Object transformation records
----------

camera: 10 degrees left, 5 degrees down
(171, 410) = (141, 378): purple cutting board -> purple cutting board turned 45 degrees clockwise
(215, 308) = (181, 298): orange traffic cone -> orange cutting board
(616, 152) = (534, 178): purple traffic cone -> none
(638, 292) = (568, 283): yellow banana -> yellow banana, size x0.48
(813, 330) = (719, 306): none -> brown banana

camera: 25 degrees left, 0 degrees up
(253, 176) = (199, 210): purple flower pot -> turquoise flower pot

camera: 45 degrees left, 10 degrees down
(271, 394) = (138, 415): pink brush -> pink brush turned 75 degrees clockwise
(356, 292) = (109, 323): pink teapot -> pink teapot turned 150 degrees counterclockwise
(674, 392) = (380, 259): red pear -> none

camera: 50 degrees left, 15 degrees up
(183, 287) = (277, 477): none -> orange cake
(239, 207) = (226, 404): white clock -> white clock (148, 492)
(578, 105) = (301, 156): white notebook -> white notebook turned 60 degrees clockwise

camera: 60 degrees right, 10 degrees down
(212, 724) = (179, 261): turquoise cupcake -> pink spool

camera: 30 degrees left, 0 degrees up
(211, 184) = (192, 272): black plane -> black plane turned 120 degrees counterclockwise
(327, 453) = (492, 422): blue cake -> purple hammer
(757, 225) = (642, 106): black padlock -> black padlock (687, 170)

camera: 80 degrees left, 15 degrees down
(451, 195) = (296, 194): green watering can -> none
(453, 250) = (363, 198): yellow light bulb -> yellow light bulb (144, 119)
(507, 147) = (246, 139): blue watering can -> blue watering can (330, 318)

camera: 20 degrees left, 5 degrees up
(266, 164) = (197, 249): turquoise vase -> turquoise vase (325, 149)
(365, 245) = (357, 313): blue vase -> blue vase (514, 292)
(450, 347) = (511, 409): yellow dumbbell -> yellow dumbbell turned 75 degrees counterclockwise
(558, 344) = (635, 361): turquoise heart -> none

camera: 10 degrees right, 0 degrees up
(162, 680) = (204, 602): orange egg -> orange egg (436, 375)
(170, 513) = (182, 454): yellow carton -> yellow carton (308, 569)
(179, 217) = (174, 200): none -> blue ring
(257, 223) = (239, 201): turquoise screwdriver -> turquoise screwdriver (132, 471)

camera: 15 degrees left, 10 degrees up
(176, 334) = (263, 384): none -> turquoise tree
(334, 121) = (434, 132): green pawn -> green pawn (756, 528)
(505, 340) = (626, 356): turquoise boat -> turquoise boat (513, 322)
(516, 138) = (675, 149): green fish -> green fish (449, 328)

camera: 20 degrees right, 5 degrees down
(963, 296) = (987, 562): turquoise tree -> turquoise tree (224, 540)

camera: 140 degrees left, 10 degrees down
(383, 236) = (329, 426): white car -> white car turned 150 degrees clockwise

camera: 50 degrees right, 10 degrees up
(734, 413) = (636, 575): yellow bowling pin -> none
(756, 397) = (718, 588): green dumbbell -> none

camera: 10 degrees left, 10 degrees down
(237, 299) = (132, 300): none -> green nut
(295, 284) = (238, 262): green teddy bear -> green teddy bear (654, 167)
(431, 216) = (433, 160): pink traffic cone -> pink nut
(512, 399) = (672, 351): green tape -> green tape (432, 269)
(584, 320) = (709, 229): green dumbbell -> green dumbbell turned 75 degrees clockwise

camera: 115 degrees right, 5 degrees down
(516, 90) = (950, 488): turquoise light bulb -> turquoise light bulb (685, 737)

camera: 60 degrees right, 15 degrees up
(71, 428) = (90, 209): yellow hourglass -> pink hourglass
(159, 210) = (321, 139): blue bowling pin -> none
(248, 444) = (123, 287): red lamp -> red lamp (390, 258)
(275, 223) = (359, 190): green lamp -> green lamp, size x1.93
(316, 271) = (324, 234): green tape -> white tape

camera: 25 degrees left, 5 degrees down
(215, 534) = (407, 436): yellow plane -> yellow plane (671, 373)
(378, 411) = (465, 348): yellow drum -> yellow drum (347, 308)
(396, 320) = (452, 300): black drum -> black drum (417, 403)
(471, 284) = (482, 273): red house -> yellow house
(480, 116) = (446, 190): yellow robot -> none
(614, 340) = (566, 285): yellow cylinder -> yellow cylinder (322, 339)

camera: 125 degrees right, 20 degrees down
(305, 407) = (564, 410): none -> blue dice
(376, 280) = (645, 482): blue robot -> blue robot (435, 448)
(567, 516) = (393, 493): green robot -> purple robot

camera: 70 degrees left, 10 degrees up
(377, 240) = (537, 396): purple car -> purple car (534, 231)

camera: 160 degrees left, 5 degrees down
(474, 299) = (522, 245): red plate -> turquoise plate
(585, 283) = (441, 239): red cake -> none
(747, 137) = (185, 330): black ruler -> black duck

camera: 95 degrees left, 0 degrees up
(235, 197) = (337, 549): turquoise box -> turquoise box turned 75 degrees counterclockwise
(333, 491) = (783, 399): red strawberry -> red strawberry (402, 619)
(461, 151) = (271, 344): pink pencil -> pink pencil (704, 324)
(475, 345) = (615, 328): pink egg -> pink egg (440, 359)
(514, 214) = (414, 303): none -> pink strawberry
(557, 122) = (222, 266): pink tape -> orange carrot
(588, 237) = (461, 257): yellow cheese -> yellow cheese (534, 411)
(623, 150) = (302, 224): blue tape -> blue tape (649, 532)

----------

= HOW TO COMPLETE THIS TASK =
Only the lines from the top of the data through the line that contains "(162, 680) = (204, 602): orange" should be quoted, exactly as they stand.

= RESULT BELOW =
camera: 10 degrees left, 5 degrees down
(171, 410) = (141, 378): purple cutting board -> purple cutting board turned 45 degrees clockwise
(215, 308) = (181, 298): orange traffic cone -> orange cutting board
(616, 152) = (534, 178): purple traffic cone -> none
(638, 292) = (568, 283): yellow banana -> yellow banana, size x0.48
(813, 330) = (719, 306): none -> brown banana

camera: 25 degrees left, 0 degrees up
(253, 176) = (199, 210): purple flower pot -> turquoise flower pot

camera: 45 degrees left, 10 degrees down
(271, 394) = (138, 415): pink brush -> pink brush turned 75 degrees clockwise
(356, 292) = (109, 323): pink teapot -> pink teapot turned 150 degrees counterclockwise
(674, 392) = (380, 259): red pear -> none

camera: 50 degrees left, 15 degrees up
(183, 287) = (277, 477): none -> orange cake
(239, 207) = (226, 404): white clock -> white clock (148, 492)
(578, 105) = (301, 156): white notebook -> white notebook turned 60 degrees clockwise

camera: 60 degrees right, 10 degrees down
(212, 724) = (179, 261): turquoise cupcake -> pink spool

camera: 30 degrees left, 0 degrees up
(211, 184) = (192, 272): black plane -> black plane turned 120 degrees counterclockwise
(327, 453) = (492, 422): blue cake -> purple hammer
(757, 225) = (642, 106): black padlock -> black padlock (687, 170)

camera: 80 degrees left, 15 degrees down
(451, 195) = (296, 194): green watering can -> none
(453, 250) = (363, 198): yellow light bulb -> yellow light bulb (144, 119)
(507, 147) = (246, 139): blue watering can -> blue watering can (330, 318)

camera: 20 degrees left, 5 degrees up
(266, 164) = (197, 249): turquoise vase -> turquoise vase (325, 149)
(365, 245) = (357, 313): blue vase -> blue vase (514, 292)
(450, 347) = (511, 409): yellow dumbbell -> yellow dumbbell turned 75 degrees counterclockwise
(558, 344) = (635, 361): turquoise heart -> none

camera: 10 degrees right, 0 degrees up
(162, 680) = (204, 602): orange egg -> orange egg (436, 375)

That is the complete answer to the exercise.